[Dataset records]
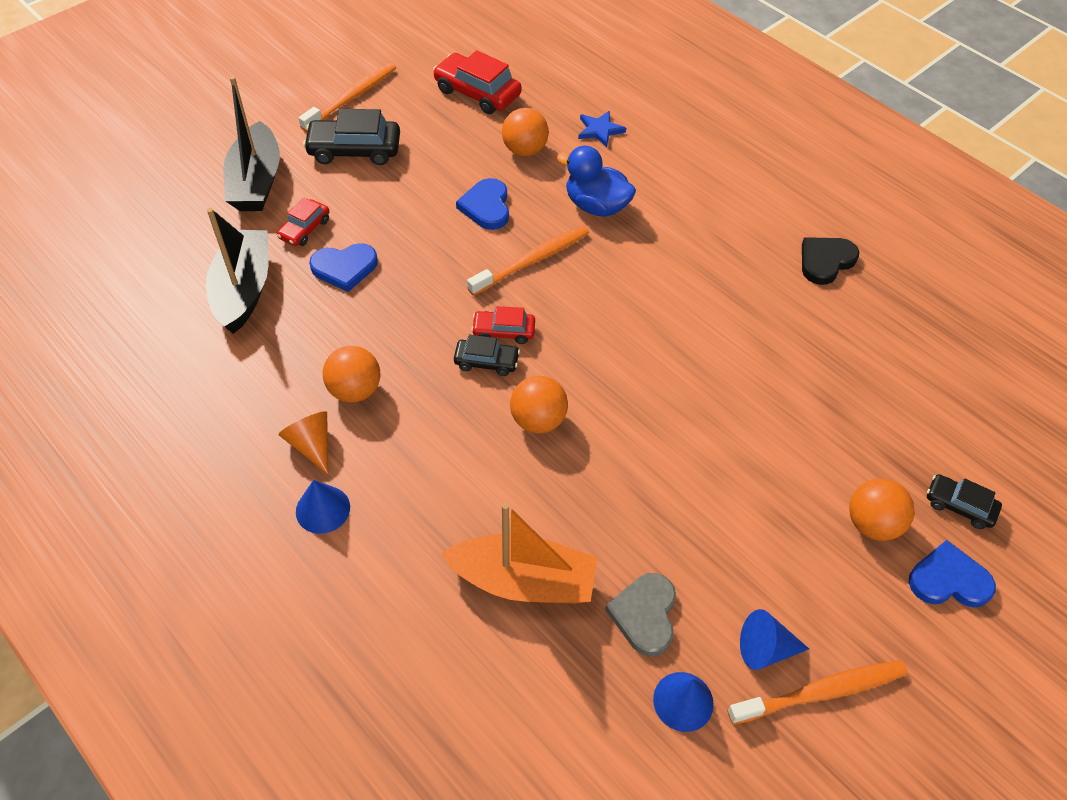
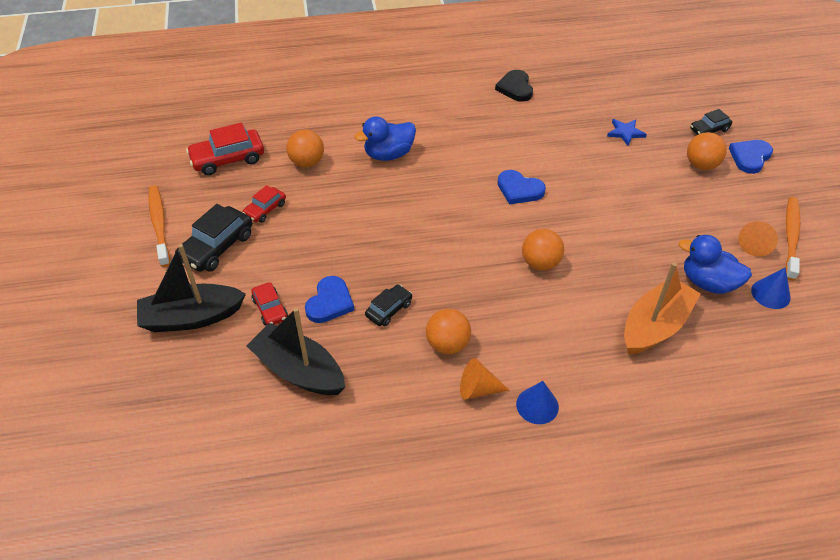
camera: 55 degrees left, 5 degrees down
(256, 182) = (191, 317): black boat -> black boat turned 135 degrees clockwise
(486, 207) = (341, 204): blue heart -> blue heart (519, 189)
(486, 361) = (475, 265): black car -> black car (389, 309)
(503, 331) = (457, 246): red car -> red car (265, 209)
(532, 261) = (409, 205): orange toothbrush -> none
(600, 130) = (324, 121): blue star -> blue star (625, 133)
(644, 615) = (708, 282): grey heart -> blue duck
(765, 649) = (755, 244): blue cone -> orange cone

[What the task requires] A word-for-word copy of the entries above is what is needed, without any images.

[Written solution]
camera: 55 degrees left, 5 degrees down
(256, 182) = (191, 317): black boat -> black boat turned 135 degrees clockwise
(486, 207) = (341, 204): blue heart -> blue heart (519, 189)
(486, 361) = (475, 265): black car -> black car (389, 309)
(503, 331) = (457, 246): red car -> red car (265, 209)
(532, 261) = (409, 205): orange toothbrush -> none
(600, 130) = (324, 121): blue star -> blue star (625, 133)
(644, 615) = (708, 282): grey heart -> blue duck
(765, 649) = (755, 244): blue cone -> orange cone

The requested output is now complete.